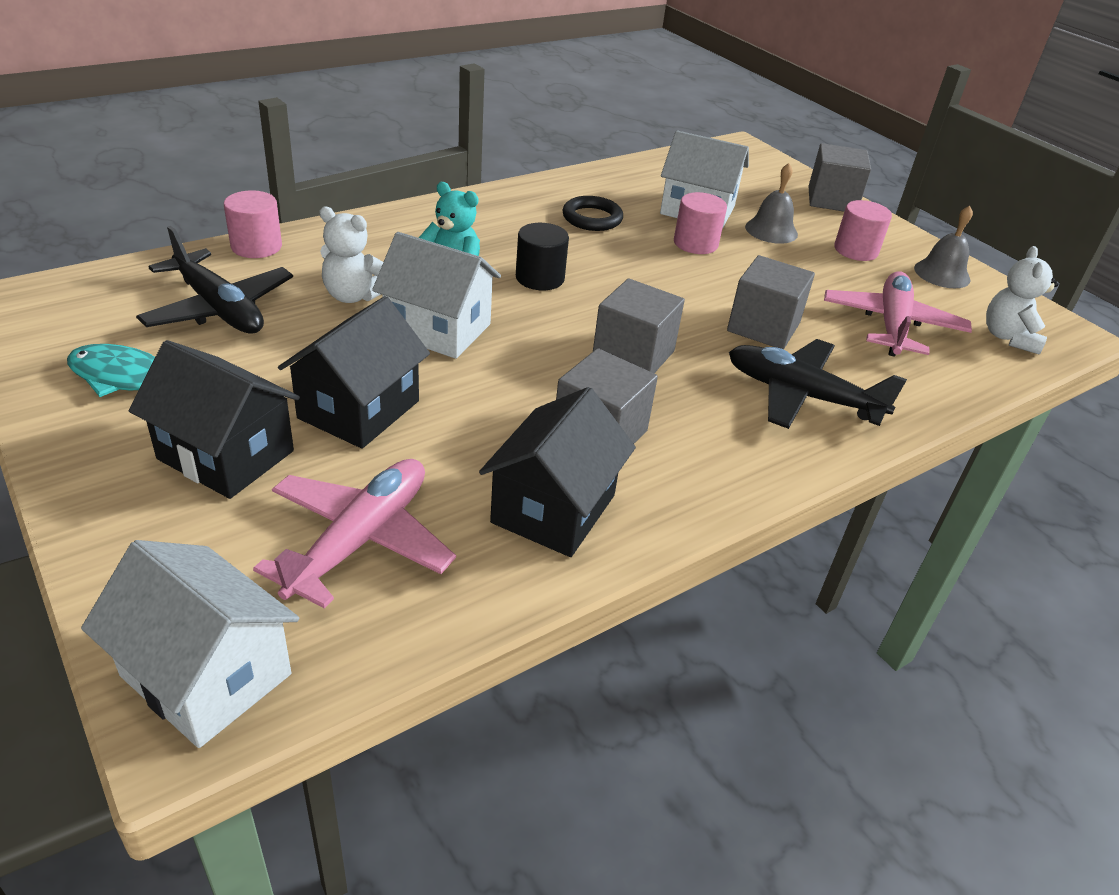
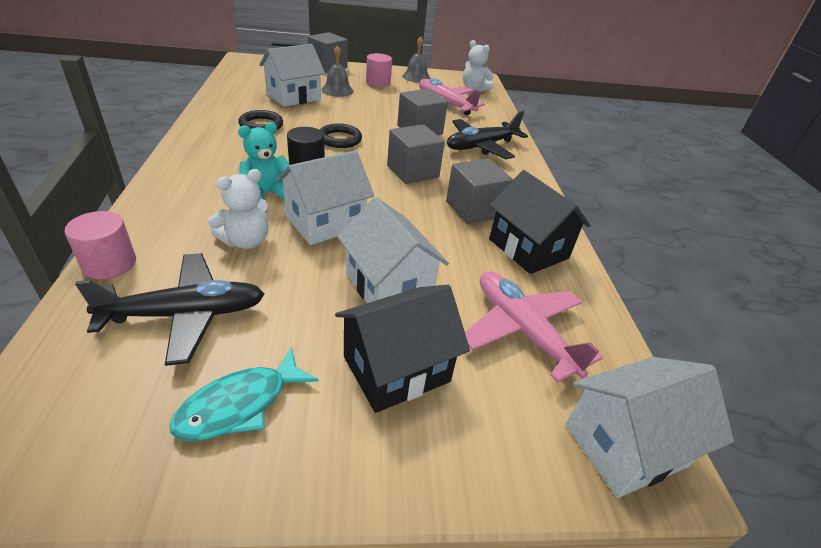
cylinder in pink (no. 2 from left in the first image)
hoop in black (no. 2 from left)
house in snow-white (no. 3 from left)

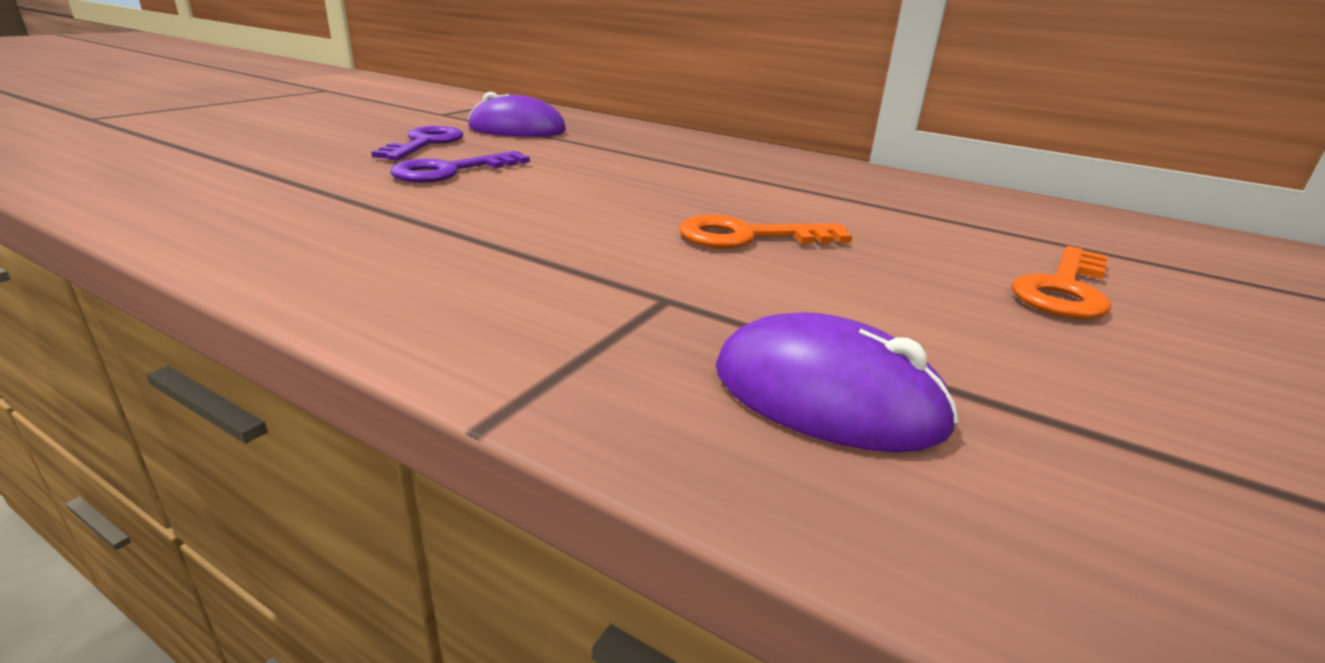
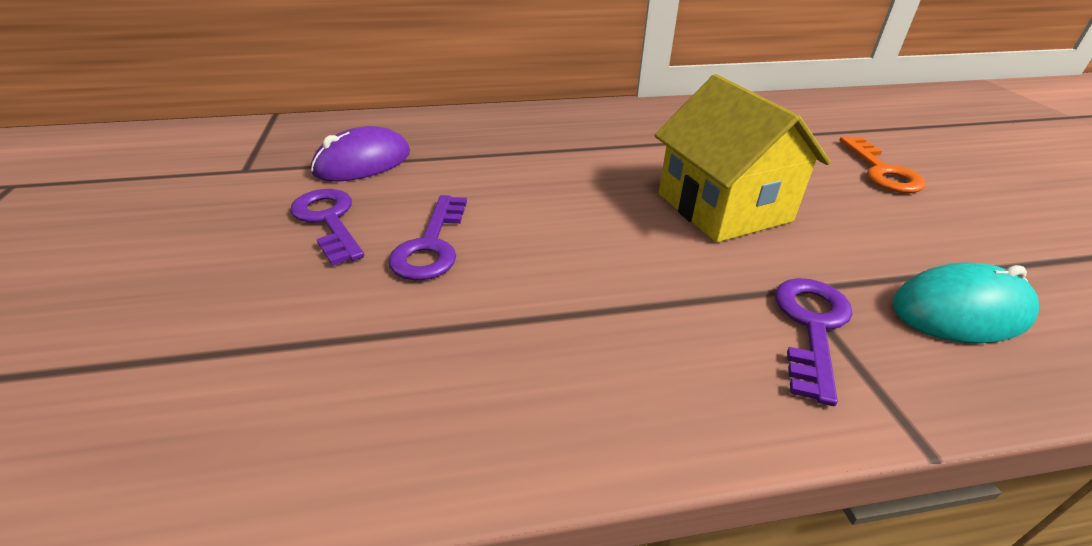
door key in purple (no. 3 from left)
house in yellow
computer mouse in teal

_The task_
From the material above, output every line exactly as written, dropping any picture.

_Solution below_
cylinder in pink (no. 2 from left in the first image)
hoop in black (no. 2 from left)
house in snow-white (no. 3 from left)

door key in purple (no. 3 from left)
house in yellow
computer mouse in teal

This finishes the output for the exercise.